## WORK TO COMPLETE
Leave the images aside and output every entry exactly.

[Records from a collection]

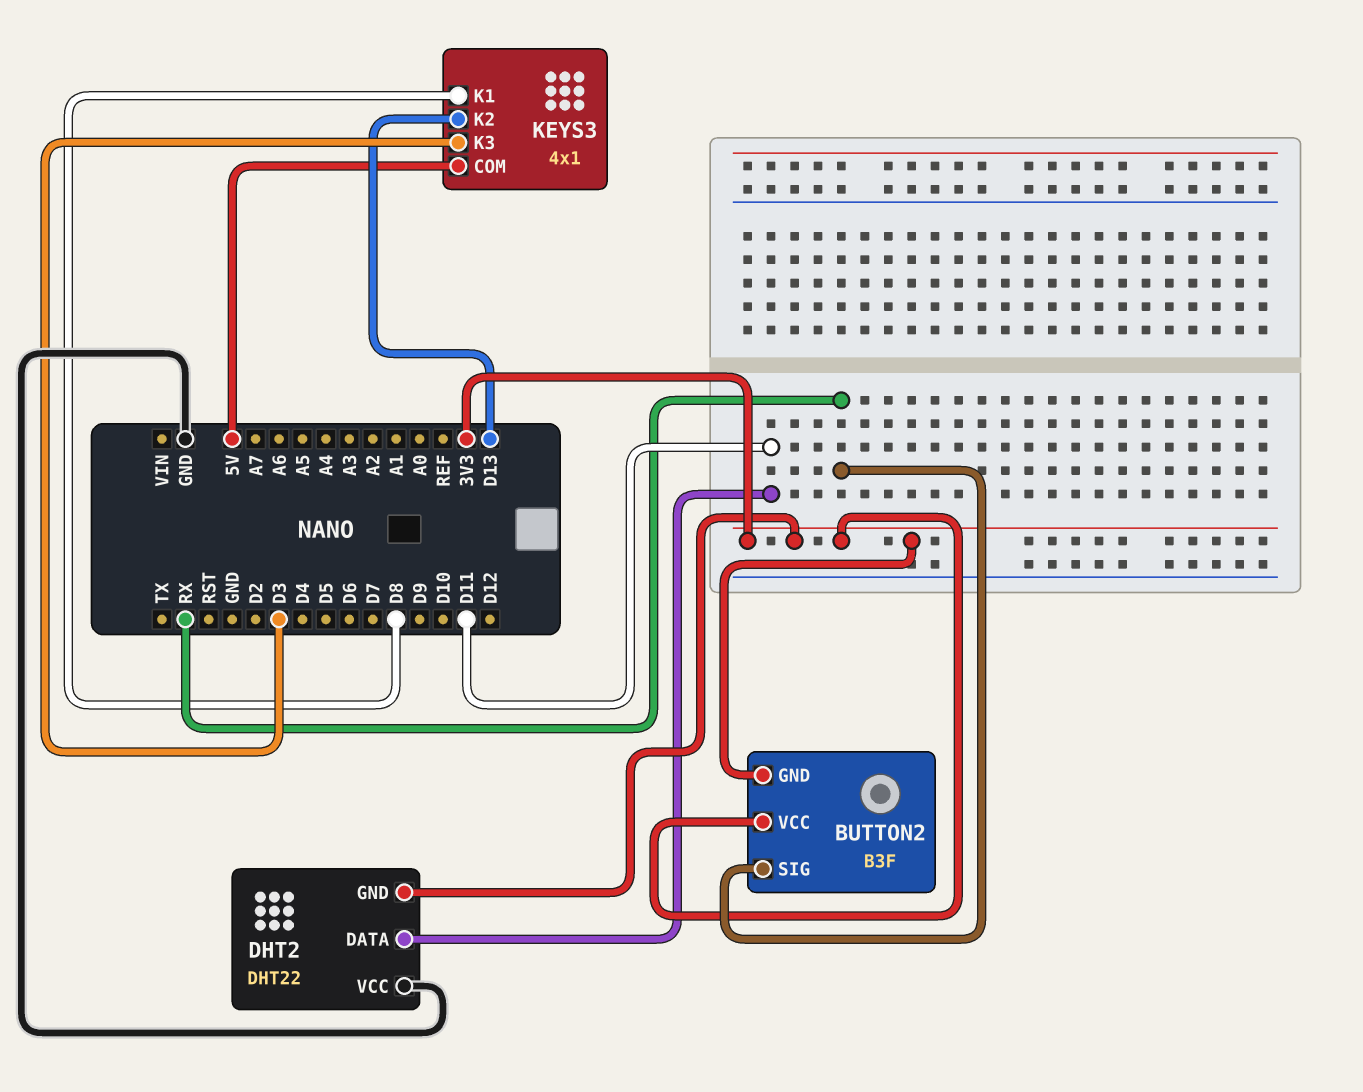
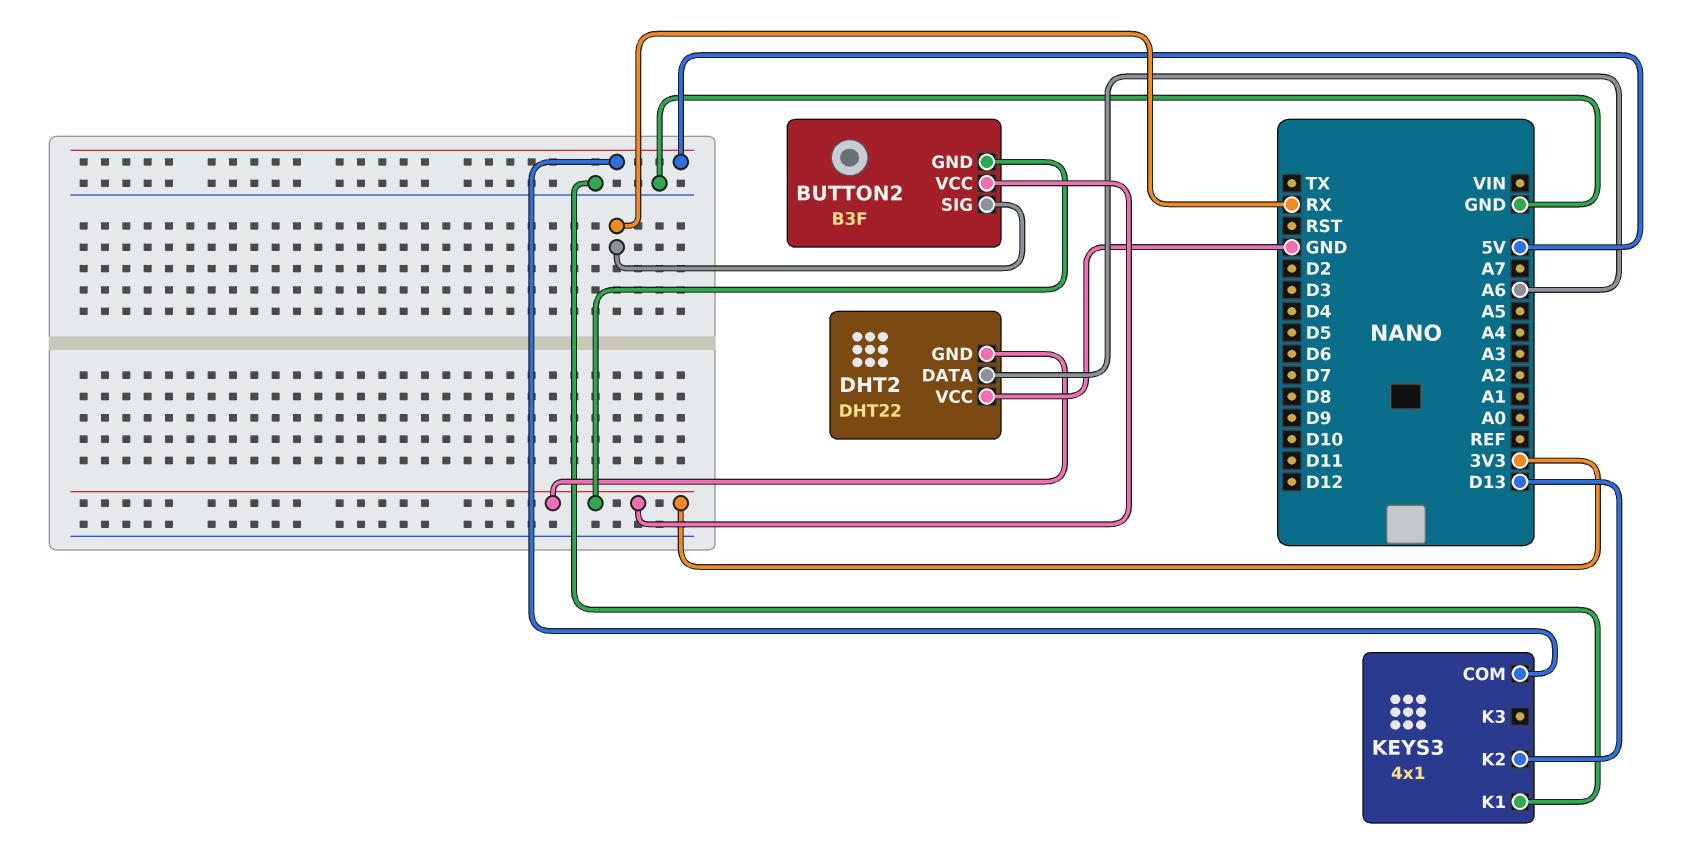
DHT2 pin DATA: D11 -> A6
KEYS3 pin K1: D8 -> GND
KEYS3 pin K3: D3 -> none

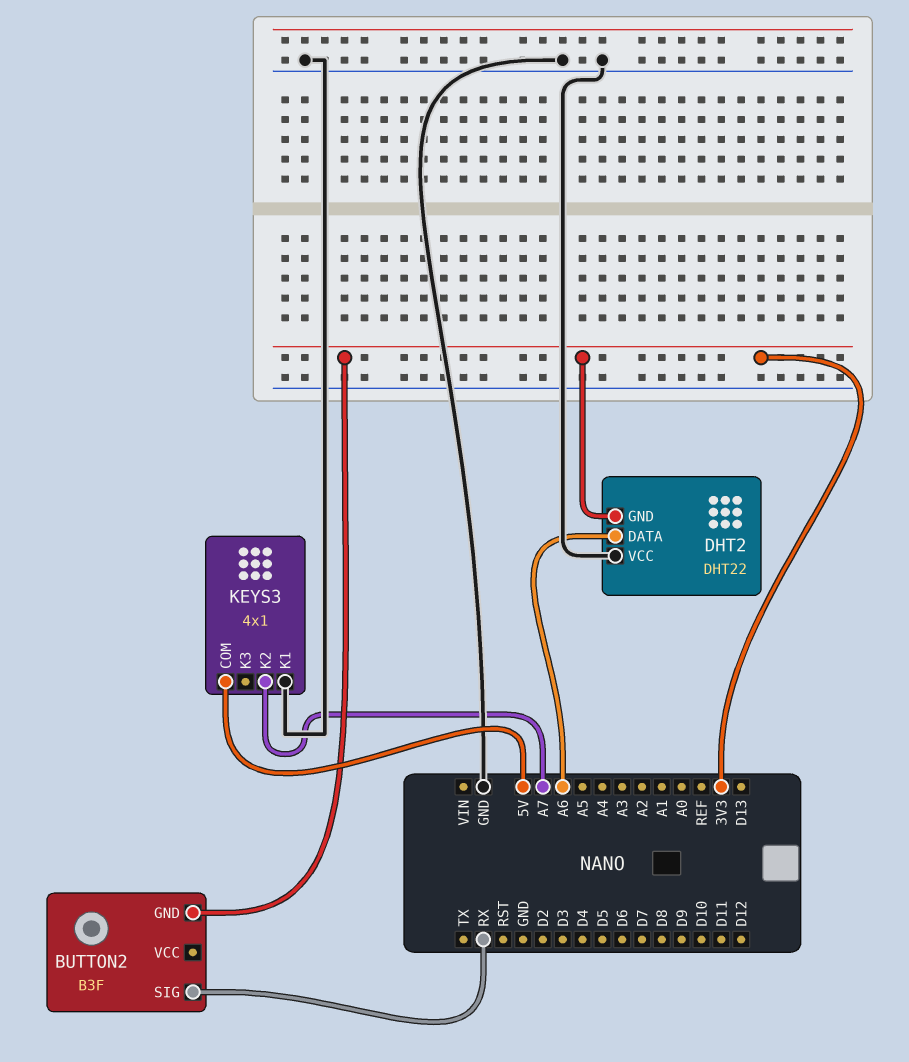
BUTTON2 pin VCC: 3V3 -> none
KEYS3 pin K2: D13 -> A7

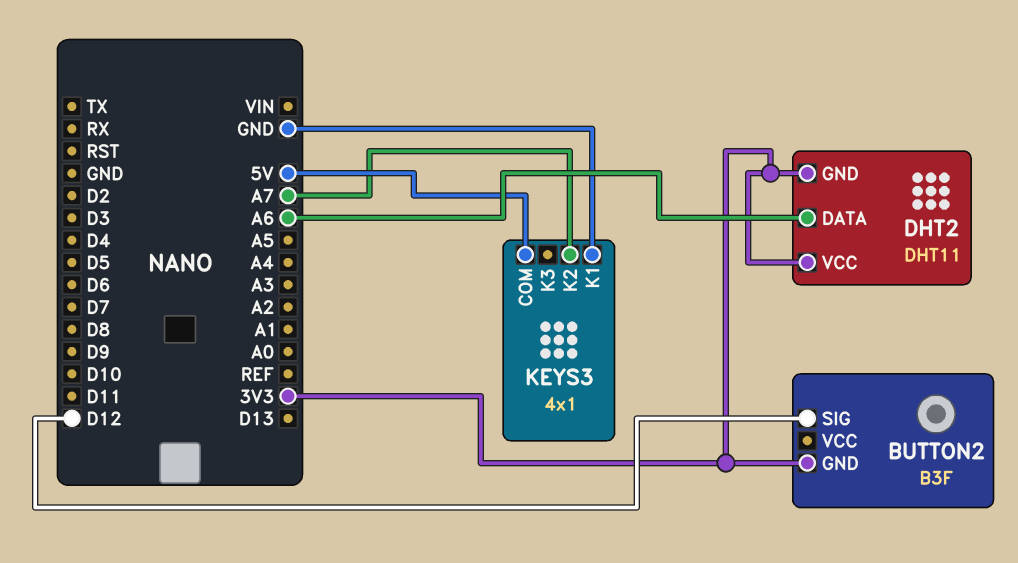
BUTTON2 pin SIG: RX -> D12
DHT2: DHT22 -> DHT11
DHT2 pin VCC: GND -> 3V3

## YOUR RESPONSE
DHT2 pin DATA: D11 -> A6
KEYS3 pin K1: D8 -> GND
KEYS3 pin K3: D3 -> none

BUTTON2 pin VCC: 3V3 -> none
KEYS3 pin K2: D13 -> A7

BUTTON2 pin SIG: RX -> D12
DHT2: DHT22 -> DHT11
DHT2 pin VCC: GND -> 3V3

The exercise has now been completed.